# Exercise description:
The string "plus" may appear in lines of the listing. Report each line where it does.

# Records for this exercise:
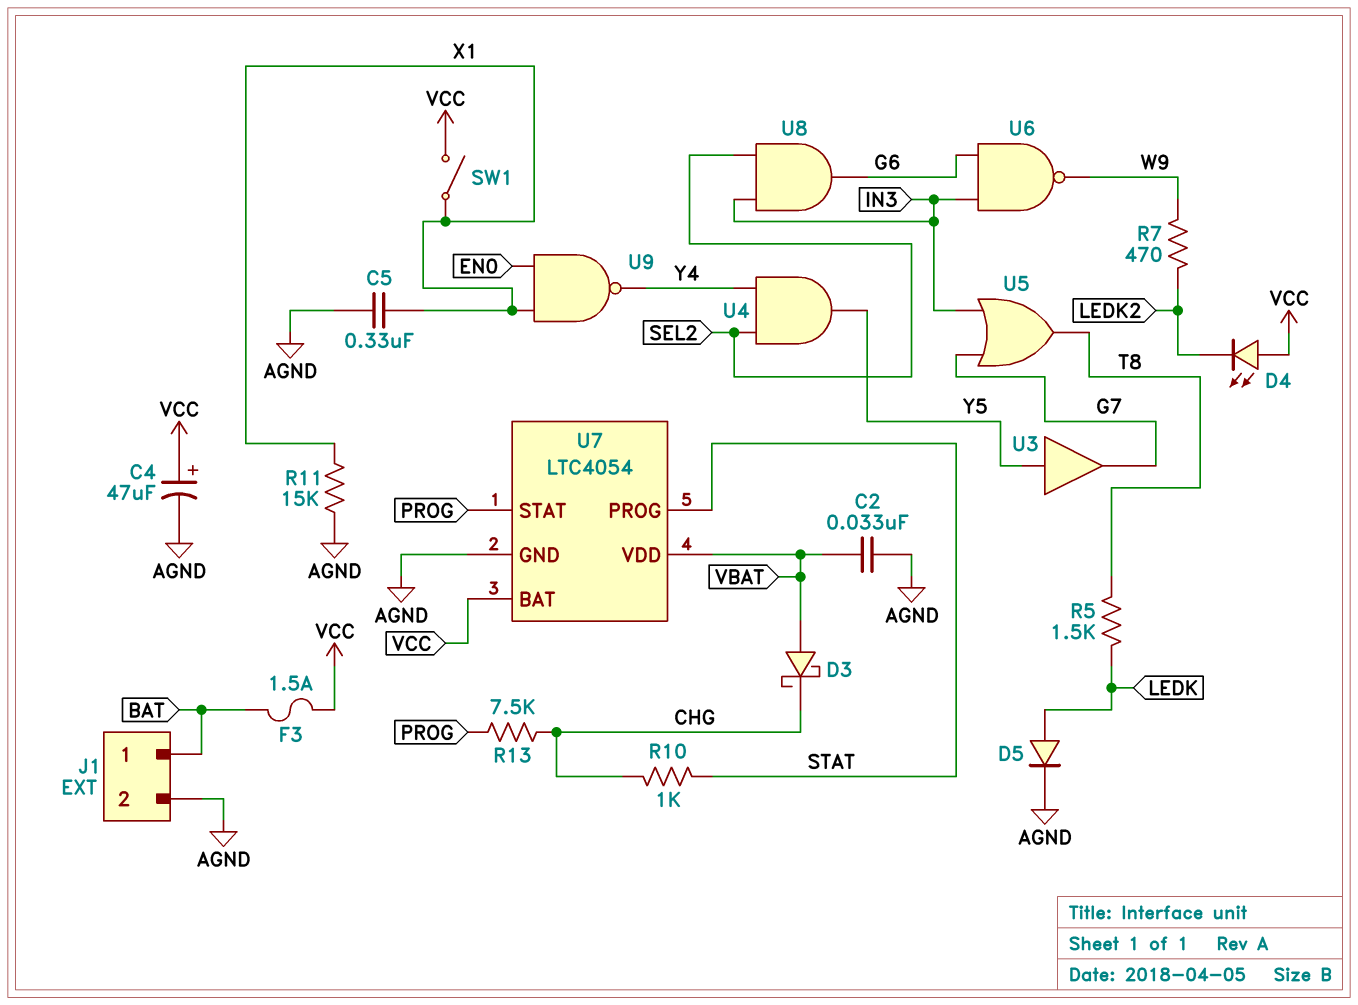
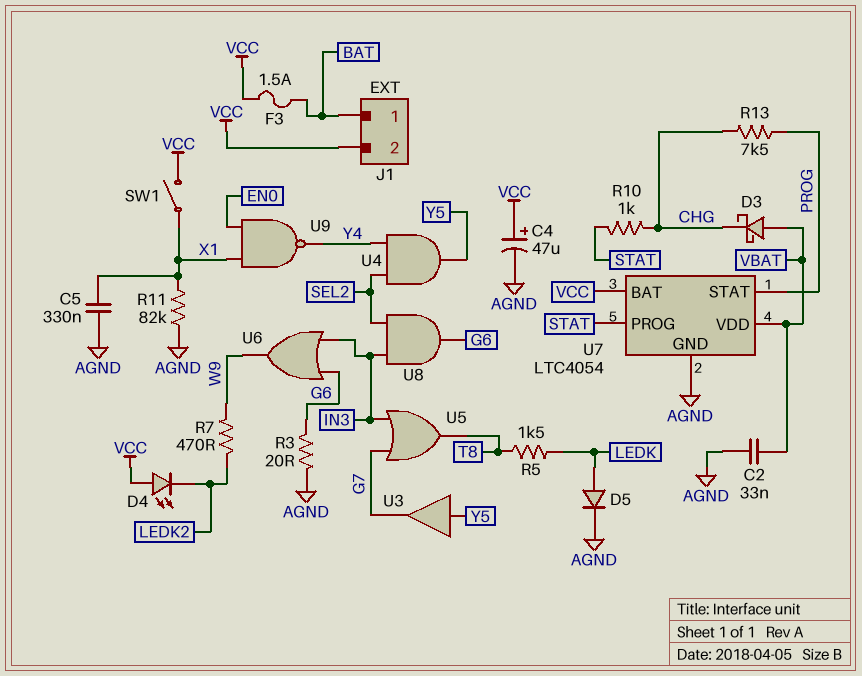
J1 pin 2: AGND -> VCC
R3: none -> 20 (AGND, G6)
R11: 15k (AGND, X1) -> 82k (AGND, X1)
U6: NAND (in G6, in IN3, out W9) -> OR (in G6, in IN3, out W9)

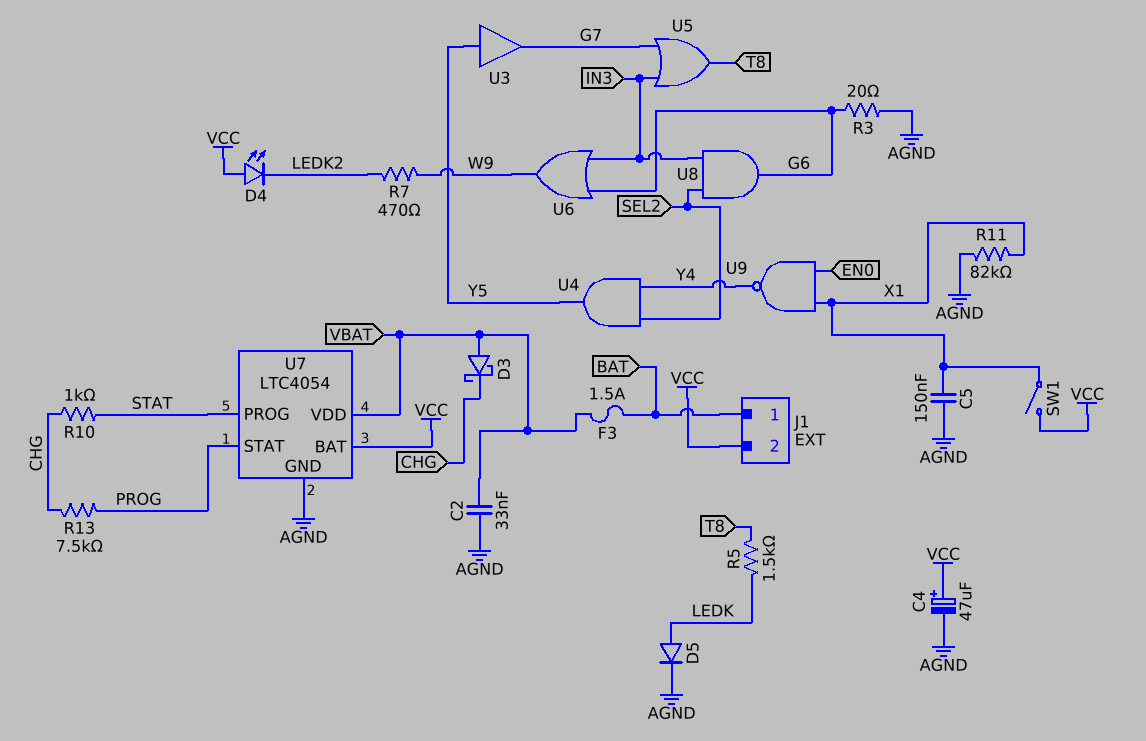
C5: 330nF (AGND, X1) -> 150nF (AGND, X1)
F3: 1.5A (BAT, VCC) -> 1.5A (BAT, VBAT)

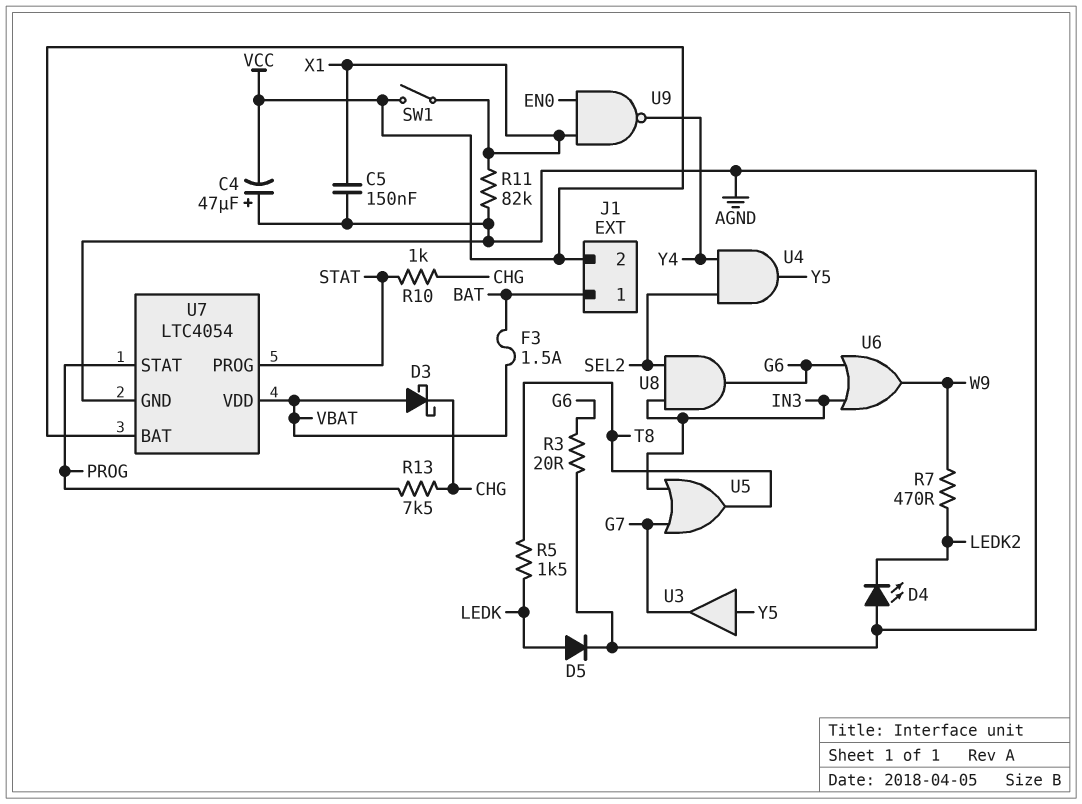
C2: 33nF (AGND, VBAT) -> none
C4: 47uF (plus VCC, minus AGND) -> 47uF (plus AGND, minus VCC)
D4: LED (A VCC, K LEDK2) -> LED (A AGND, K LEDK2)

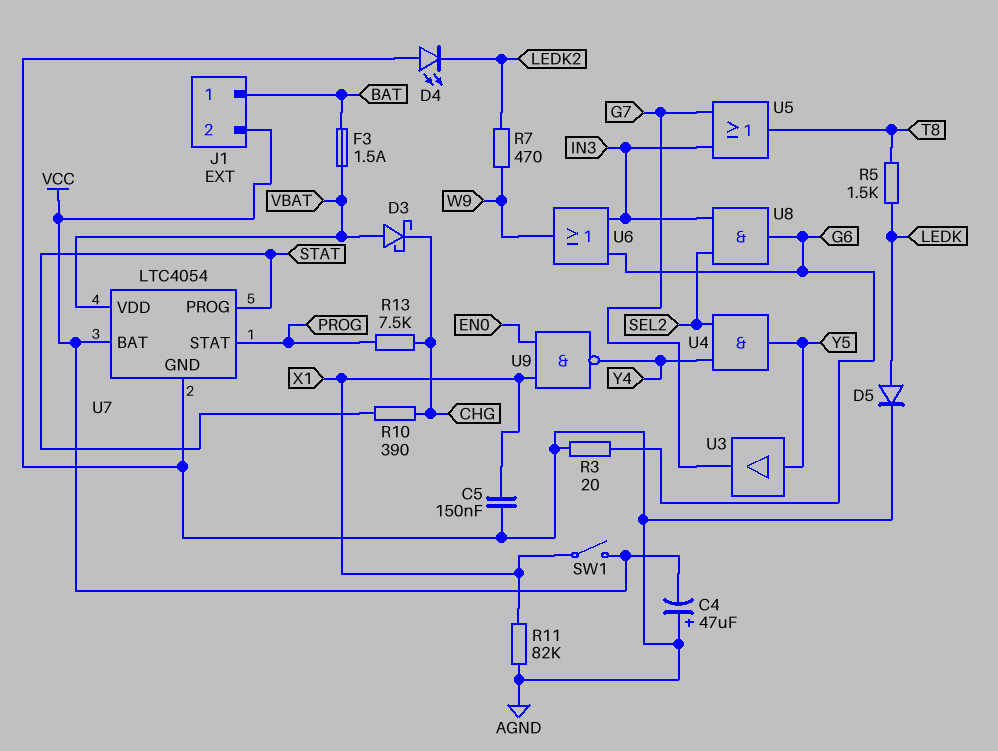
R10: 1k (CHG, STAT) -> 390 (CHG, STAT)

==

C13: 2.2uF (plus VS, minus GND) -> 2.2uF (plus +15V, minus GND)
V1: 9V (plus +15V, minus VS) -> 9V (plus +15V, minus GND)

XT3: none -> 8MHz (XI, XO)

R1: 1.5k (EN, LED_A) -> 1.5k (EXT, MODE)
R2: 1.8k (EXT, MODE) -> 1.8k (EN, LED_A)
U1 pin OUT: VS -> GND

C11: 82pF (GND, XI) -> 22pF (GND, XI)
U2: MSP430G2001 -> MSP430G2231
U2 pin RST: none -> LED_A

# The answer:
C4: 47uF (plus VCC, minus AGND) -> 47uF (plus AGND, minus VCC)
C13: 2.2uF (plus VS, minus GND) -> 2.2uF (plus +15V, minus GND)
V1: 9V (plus +15V, minus VS) -> 9V (plus +15V, minus GND)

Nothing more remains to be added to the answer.